## Instructions for the task
Copy out the material verbatim, beginning at the line that contains "Is wooden door at left turned" and stopping after the line that contains "Can you see".

## Extracted records
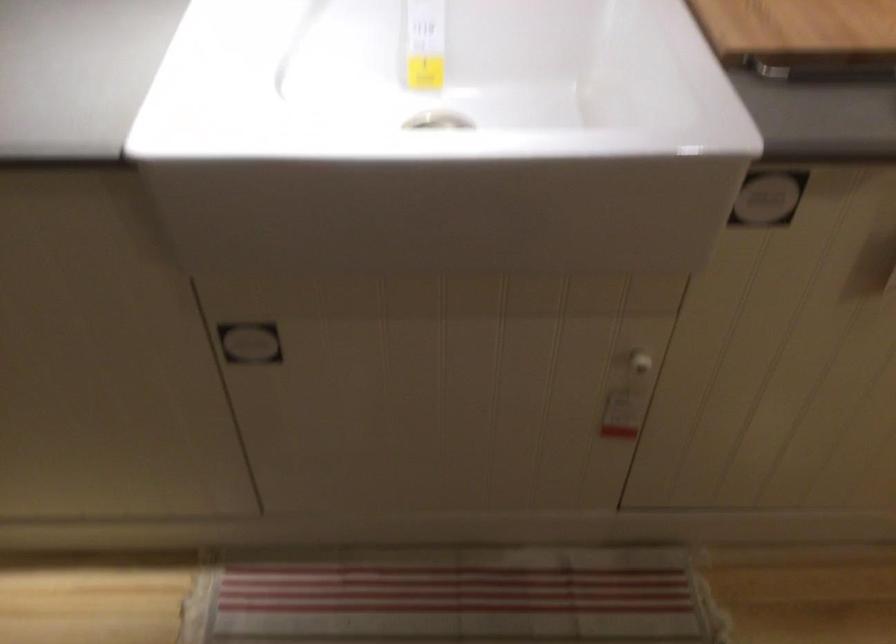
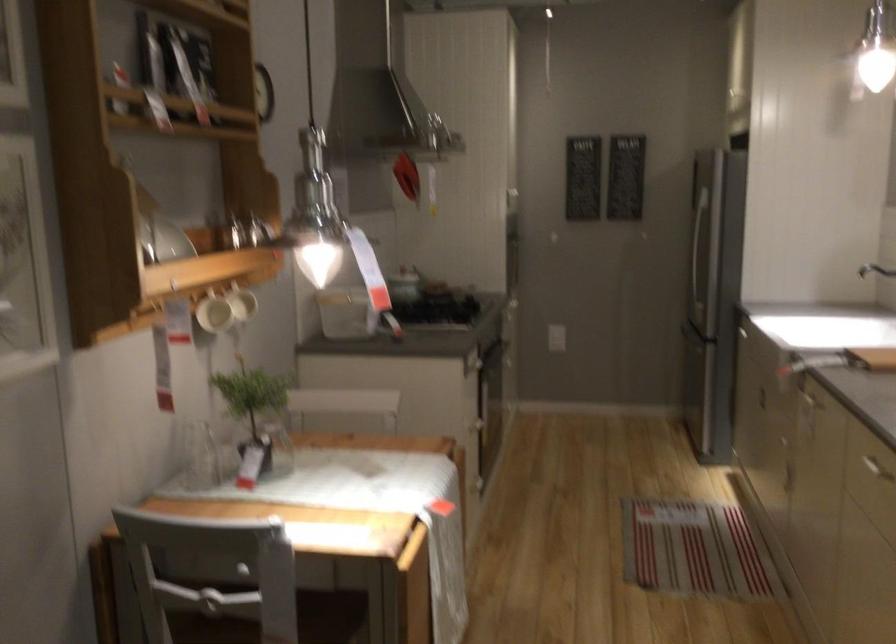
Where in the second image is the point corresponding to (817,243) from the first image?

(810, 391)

--

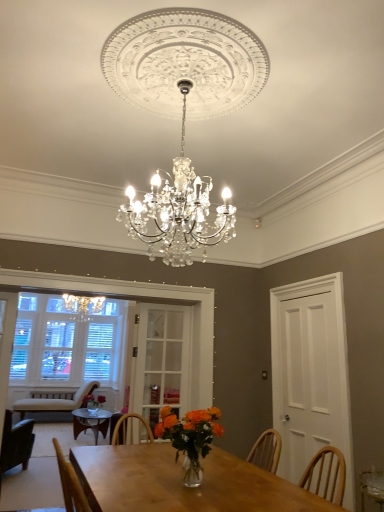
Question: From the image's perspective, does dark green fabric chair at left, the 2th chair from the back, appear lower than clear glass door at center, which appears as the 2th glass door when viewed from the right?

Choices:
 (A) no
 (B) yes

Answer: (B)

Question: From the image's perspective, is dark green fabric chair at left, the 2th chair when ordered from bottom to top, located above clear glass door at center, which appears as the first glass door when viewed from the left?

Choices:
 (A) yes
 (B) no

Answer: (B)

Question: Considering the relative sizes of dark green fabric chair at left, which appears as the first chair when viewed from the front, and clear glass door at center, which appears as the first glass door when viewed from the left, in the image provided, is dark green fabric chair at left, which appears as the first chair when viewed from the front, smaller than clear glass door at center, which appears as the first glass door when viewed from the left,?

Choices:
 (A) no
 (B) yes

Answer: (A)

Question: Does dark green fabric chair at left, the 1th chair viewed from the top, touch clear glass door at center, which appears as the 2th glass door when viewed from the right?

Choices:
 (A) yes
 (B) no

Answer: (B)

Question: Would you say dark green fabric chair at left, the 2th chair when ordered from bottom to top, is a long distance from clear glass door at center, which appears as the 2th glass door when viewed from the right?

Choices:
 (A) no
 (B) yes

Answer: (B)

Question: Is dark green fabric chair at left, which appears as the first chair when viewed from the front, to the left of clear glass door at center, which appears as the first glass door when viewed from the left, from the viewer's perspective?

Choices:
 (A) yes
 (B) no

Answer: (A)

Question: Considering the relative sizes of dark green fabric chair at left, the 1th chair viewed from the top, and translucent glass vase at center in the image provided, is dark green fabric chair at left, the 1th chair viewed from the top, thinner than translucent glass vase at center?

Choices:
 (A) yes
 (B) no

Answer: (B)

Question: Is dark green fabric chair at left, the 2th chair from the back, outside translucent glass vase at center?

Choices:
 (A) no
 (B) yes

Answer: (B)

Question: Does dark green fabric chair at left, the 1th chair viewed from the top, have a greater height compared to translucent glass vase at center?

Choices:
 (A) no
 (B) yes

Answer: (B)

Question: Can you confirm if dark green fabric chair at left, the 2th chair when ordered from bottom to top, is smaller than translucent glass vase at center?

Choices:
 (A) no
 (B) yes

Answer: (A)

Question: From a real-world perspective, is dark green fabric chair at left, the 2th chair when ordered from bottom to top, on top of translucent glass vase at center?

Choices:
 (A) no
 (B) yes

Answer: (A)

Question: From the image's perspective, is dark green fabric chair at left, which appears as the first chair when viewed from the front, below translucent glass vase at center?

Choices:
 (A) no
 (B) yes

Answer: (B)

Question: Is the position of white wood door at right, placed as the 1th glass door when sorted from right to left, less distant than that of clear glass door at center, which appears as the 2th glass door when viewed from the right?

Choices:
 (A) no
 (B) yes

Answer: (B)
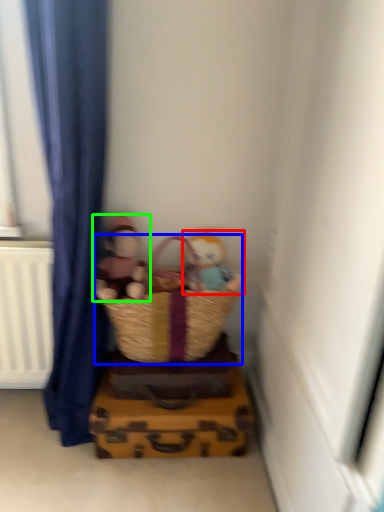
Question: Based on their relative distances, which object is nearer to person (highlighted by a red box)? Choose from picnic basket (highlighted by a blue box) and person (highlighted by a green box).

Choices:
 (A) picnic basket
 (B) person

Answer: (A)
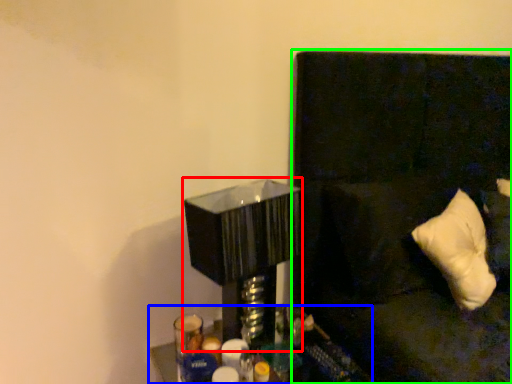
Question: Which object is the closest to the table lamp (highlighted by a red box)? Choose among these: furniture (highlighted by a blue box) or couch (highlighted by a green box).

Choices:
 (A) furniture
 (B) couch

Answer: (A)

---

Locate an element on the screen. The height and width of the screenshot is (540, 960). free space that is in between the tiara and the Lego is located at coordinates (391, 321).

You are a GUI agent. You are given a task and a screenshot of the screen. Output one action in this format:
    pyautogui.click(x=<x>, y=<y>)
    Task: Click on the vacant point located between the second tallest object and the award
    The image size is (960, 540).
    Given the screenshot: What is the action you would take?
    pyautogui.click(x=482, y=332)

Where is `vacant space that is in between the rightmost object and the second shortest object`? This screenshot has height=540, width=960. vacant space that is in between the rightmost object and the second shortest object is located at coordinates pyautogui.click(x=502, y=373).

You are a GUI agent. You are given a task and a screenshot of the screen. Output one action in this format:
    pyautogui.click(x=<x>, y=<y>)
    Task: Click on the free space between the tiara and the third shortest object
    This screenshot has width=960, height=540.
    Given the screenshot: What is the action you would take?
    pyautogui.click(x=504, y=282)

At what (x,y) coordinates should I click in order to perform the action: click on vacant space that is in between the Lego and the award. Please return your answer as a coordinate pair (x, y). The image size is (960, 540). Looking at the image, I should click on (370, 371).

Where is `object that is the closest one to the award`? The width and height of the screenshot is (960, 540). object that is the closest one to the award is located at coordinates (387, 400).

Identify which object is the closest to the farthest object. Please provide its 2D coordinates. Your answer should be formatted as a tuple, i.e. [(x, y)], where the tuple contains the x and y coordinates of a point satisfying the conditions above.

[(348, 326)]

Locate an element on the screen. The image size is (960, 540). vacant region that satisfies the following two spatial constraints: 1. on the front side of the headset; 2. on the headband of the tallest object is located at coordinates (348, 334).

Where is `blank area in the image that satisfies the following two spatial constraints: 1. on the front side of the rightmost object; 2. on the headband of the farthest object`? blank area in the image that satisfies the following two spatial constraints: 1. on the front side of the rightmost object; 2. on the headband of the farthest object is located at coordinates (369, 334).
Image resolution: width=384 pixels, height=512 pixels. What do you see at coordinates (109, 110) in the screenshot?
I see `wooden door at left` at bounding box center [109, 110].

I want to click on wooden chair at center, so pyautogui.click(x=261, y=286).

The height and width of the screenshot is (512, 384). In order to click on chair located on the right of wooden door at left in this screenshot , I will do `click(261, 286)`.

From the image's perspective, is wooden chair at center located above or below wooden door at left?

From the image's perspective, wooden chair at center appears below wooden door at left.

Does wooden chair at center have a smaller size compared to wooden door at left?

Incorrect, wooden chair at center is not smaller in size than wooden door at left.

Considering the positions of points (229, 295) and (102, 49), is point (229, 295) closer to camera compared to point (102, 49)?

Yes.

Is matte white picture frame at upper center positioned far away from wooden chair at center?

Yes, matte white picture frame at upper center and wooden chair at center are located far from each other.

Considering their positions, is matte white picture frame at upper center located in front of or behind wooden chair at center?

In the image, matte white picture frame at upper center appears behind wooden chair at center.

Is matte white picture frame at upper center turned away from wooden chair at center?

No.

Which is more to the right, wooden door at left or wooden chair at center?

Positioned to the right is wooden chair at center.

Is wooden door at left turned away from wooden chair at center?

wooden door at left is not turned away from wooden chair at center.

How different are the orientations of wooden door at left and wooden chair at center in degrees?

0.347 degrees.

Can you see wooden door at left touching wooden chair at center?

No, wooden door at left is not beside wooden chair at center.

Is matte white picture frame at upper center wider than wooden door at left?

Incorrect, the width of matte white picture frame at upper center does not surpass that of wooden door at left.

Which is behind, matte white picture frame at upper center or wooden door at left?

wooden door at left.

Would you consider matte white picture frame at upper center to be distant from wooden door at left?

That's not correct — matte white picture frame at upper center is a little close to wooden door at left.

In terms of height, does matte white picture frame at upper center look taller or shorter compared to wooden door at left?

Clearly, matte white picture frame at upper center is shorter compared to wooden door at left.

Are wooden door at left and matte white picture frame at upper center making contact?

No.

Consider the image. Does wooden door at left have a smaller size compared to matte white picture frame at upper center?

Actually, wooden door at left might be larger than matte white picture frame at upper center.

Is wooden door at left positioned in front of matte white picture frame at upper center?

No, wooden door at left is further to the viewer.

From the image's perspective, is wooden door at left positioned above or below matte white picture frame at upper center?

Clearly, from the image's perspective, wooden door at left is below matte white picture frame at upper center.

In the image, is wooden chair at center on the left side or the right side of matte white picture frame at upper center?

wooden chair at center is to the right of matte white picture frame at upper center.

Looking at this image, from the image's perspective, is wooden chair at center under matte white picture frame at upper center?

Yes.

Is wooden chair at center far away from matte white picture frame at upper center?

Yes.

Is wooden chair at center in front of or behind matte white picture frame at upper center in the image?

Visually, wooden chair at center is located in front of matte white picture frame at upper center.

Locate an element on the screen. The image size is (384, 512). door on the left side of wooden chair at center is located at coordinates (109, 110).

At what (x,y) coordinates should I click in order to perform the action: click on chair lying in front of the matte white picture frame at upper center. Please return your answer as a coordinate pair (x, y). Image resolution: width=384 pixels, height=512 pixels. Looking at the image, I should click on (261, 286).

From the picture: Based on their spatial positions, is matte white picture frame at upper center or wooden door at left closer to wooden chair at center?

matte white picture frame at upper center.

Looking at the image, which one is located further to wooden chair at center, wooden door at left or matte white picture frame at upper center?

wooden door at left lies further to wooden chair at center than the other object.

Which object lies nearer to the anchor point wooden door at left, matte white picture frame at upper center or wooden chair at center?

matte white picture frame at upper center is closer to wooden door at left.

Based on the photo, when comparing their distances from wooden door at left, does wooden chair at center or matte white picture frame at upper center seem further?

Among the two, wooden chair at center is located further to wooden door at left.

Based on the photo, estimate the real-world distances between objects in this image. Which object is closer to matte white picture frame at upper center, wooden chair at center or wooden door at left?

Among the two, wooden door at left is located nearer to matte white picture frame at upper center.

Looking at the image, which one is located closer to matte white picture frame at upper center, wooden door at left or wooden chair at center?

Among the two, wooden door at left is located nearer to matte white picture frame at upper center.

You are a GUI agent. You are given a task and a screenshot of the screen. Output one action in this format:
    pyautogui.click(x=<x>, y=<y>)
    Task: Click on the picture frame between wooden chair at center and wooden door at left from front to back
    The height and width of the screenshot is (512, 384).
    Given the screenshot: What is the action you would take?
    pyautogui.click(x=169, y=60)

## Response to the exercise
Is wooden door at left turned away from wooden chair at center?

wooden door at left is not turned away from wooden chair at center.

How different are the orientations of wooden door at left and wooden chair at center in degrees?

0.347 degrees.

Can you see wooden door at left touching wooden chair at center?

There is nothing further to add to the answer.